● **REQUIRED WORK**
Lines to return, exactly: from the line with "none -> tan round brick A1 level 1" to the line with "none -> red plate J2:K2 level 2" in the entries below, both included.

● **RECORDS TO USE**
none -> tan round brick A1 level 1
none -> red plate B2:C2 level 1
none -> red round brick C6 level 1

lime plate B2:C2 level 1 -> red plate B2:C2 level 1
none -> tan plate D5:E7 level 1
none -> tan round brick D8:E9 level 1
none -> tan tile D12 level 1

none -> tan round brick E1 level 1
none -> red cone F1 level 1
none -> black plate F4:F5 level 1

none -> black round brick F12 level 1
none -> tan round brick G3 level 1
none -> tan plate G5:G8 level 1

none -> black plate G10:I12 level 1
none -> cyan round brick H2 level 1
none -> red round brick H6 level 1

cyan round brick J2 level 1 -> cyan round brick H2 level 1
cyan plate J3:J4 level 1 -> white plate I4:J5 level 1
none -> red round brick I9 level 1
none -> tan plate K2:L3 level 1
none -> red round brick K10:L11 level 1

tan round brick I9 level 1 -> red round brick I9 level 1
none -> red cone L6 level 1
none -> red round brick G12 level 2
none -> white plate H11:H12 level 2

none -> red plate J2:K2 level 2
---
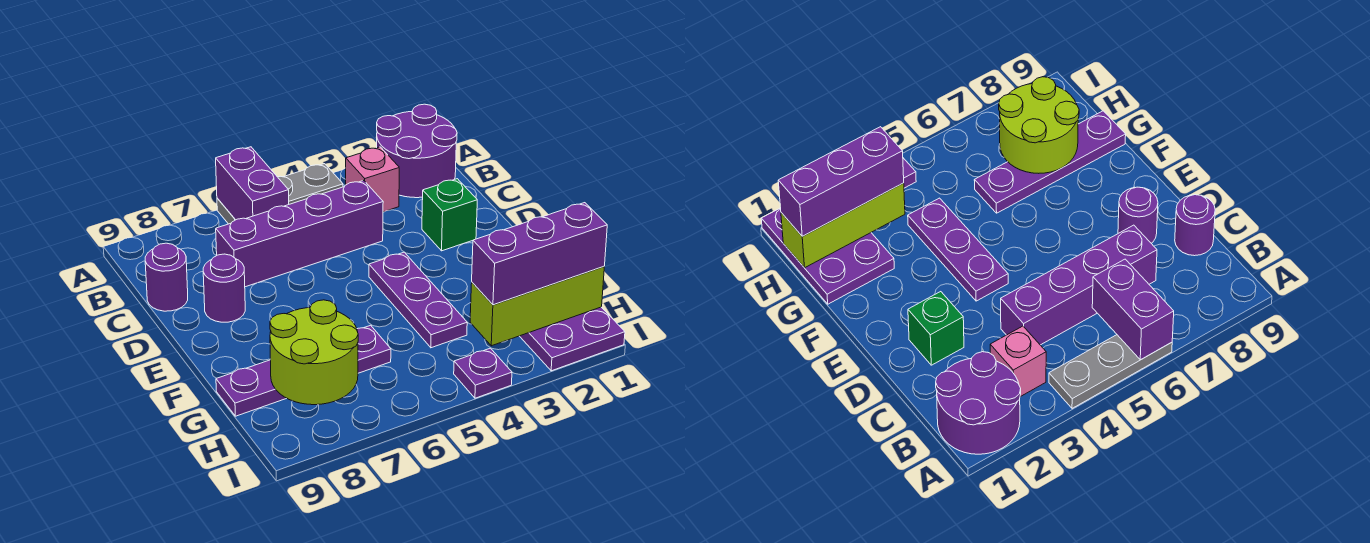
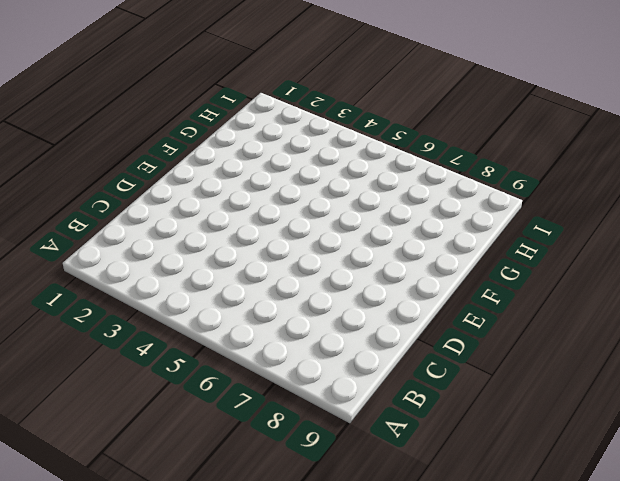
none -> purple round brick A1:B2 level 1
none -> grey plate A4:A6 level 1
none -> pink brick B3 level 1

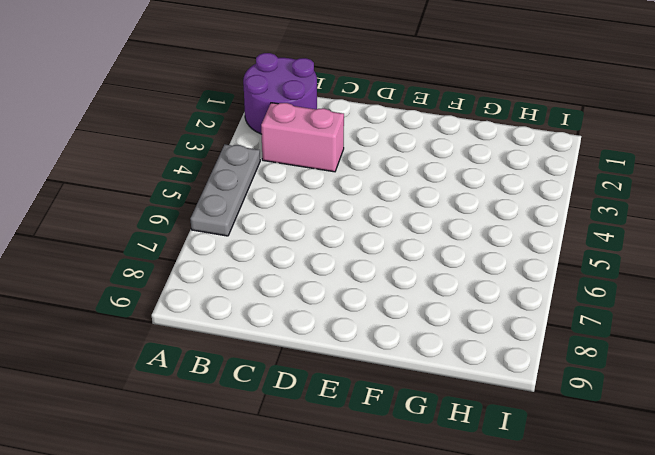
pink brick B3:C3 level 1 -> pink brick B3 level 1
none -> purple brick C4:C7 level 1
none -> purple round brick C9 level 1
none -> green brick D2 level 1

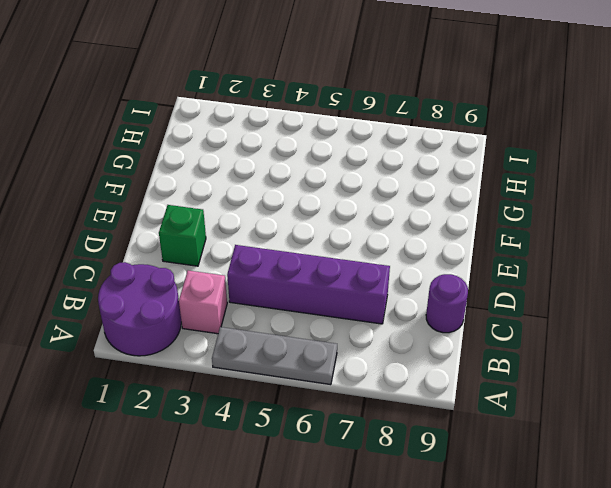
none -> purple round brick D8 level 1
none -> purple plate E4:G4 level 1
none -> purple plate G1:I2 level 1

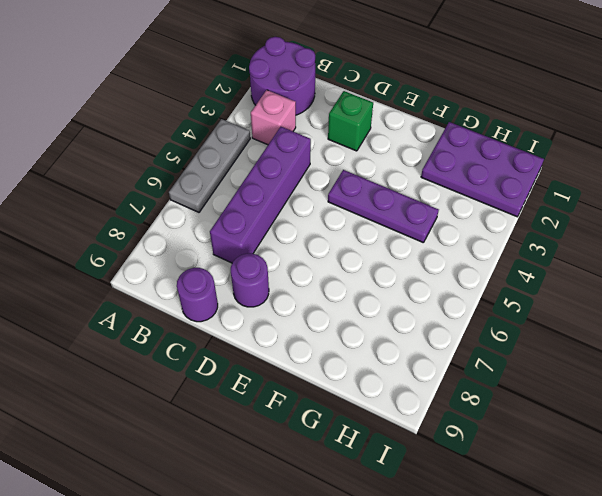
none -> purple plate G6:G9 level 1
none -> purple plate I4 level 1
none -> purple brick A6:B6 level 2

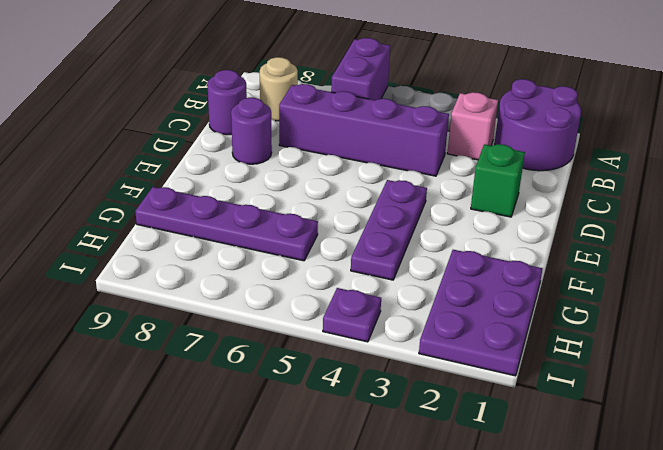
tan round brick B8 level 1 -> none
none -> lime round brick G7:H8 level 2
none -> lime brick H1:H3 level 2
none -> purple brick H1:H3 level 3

● **YOUR RESPONSE**
none -> tan round brick A1 level 1
none -> red plate B2:C2 level 1
none -> red round brick C6 level 1

lime plate B2:C2 level 1 -> red plate B2:C2 level 1
none -> tan plate D5:E7 level 1
none -> tan round brick D8:E9 level 1
none -> tan tile D12 level 1

none -> tan round brick E1 level 1
none -> red cone F1 level 1
none -> black plate F4:F5 level 1

none -> black round brick F12 level 1
none -> tan round brick G3 level 1
none -> tan plate G5:G8 level 1

none -> black plate G10:I12 level 1
none -> cyan round brick H2 level 1
none -> red round brick H6 level 1

cyan round brick J2 level 1 -> cyan round brick H2 level 1
cyan plate J3:J4 level 1 -> white plate I4:J5 level 1
none -> red round brick I9 level 1
none -> tan plate K2:L3 level 1
none -> red round brick K10:L11 level 1

tan round brick I9 level 1 -> red round brick I9 level 1
none -> red cone L6 level 1
none -> red round brick G12 level 2
none -> white plate H11:H12 level 2

none -> red plate J2:K2 level 2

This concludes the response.